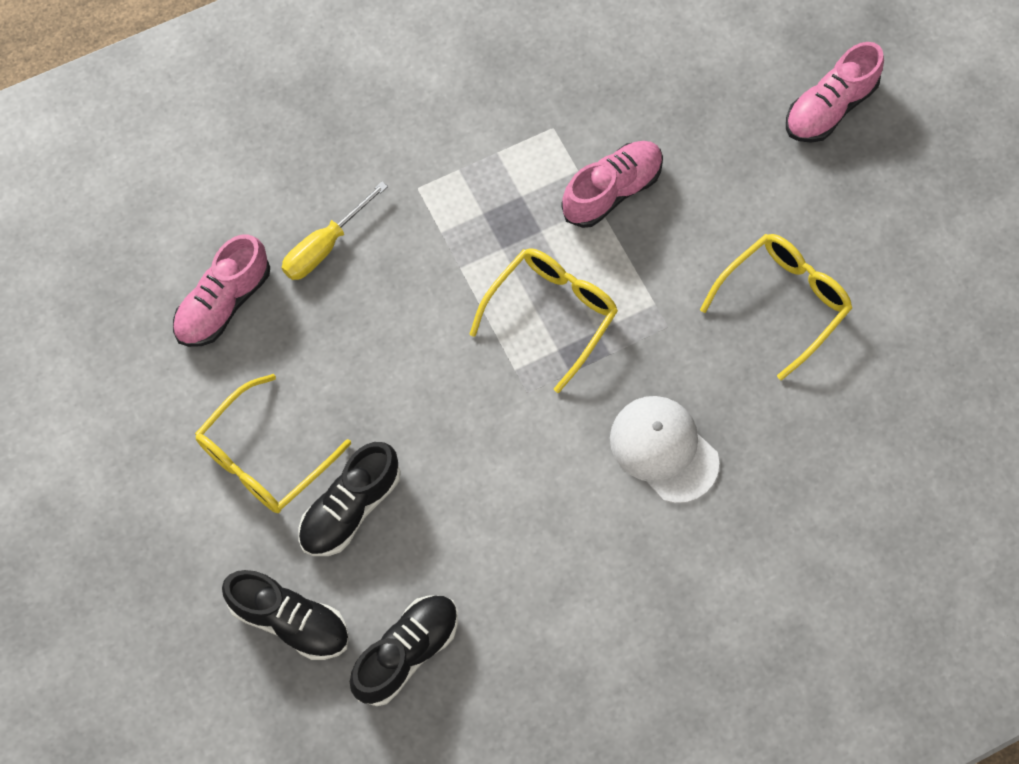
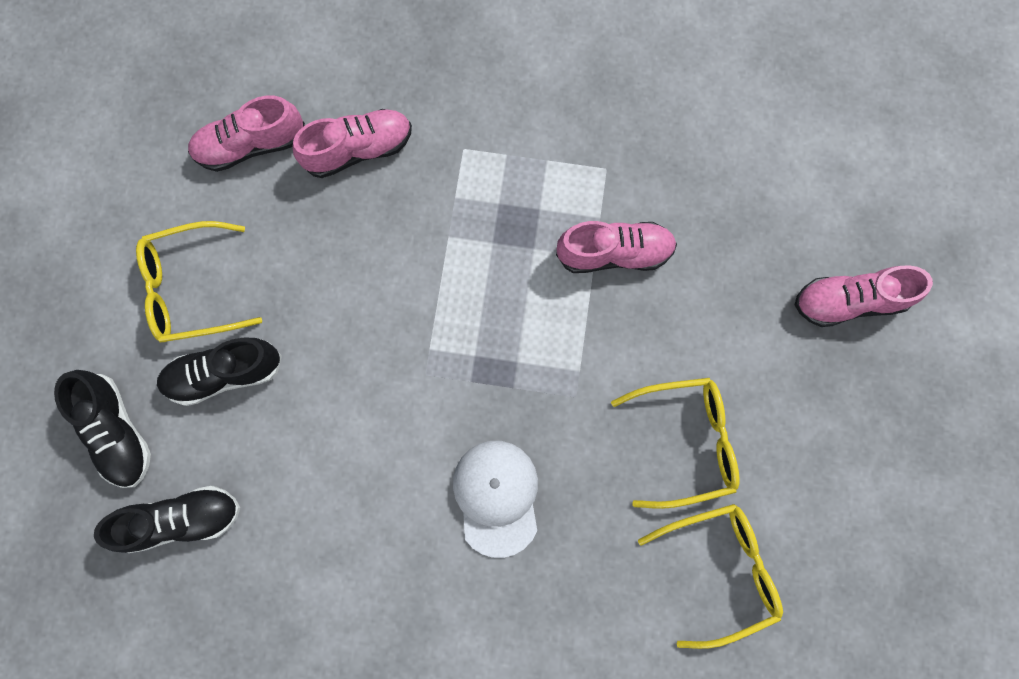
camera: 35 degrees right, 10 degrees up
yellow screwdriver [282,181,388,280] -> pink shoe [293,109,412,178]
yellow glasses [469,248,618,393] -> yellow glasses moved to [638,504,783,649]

---

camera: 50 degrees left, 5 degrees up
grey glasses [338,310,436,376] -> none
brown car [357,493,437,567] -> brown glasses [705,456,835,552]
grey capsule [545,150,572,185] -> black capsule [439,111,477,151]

---

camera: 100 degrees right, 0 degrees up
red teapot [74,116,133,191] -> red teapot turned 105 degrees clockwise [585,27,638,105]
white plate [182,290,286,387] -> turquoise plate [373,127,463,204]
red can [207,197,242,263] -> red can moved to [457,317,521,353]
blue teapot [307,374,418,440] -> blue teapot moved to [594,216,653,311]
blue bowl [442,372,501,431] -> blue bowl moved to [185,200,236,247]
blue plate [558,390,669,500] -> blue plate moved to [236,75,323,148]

---

Copy the lines of the data above exactly as written, beginning with the line containing "camera: 50 degrees left, 5 degrees up" and ending with the line containing "grey capsule [545,150,572,185]", and leave out all other lines.

▶ **Result of the task**:
camera: 50 degrees left, 5 degrees up
grey glasses [338,310,436,376] -> none
brown car [357,493,437,567] -> brown glasses [705,456,835,552]
grey capsule [545,150,572,185] -> black capsule [439,111,477,151]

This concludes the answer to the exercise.